§ GOAL OF THE EXERCISE
Filter the entries down to the lines holding "degrees", then copy those lines.

§ SUPPLIED ENTRIES
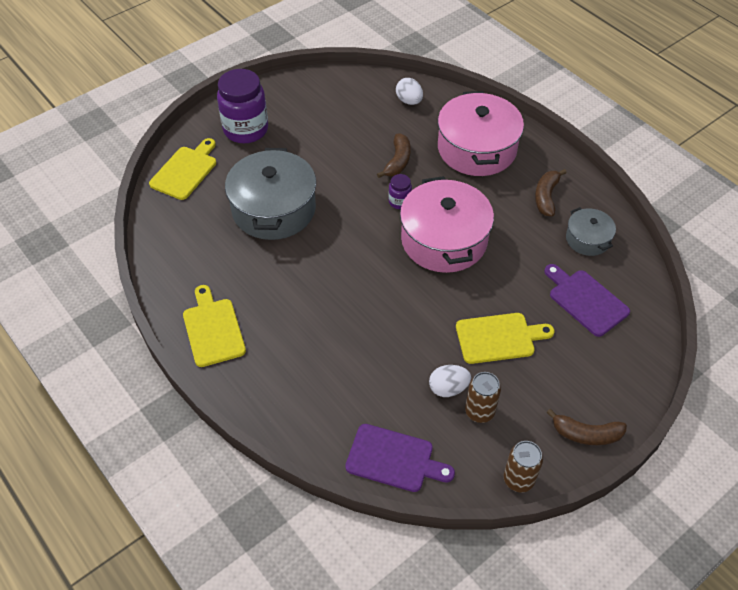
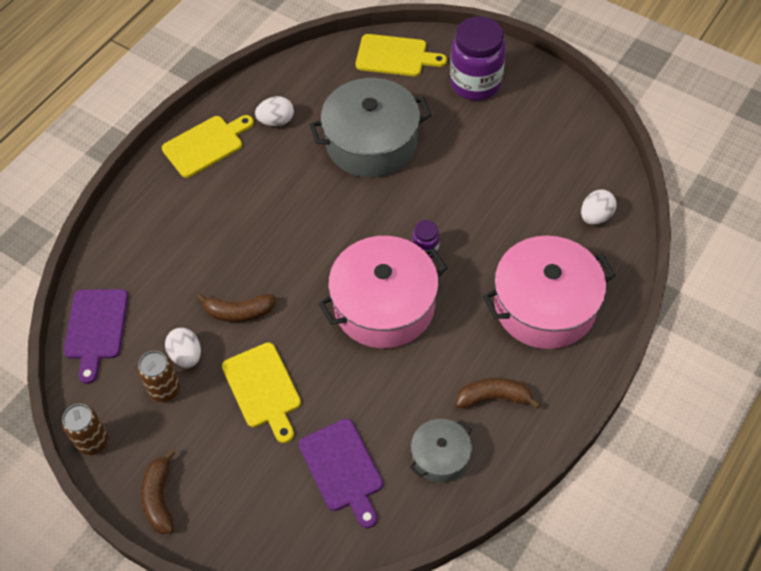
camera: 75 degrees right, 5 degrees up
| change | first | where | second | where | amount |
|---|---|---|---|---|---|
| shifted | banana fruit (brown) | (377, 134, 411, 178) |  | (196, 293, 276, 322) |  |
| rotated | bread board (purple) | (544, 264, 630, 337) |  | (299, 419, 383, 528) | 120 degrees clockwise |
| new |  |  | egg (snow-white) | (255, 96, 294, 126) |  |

§ ANSWER TO THIS PROBLEM
camera: 75 degrees right, 5 degrees up
| rotated | bread board (purple) | (544, 264, 630, 337) |  | (299, 419, 383, 528) | 120 degrees clockwise |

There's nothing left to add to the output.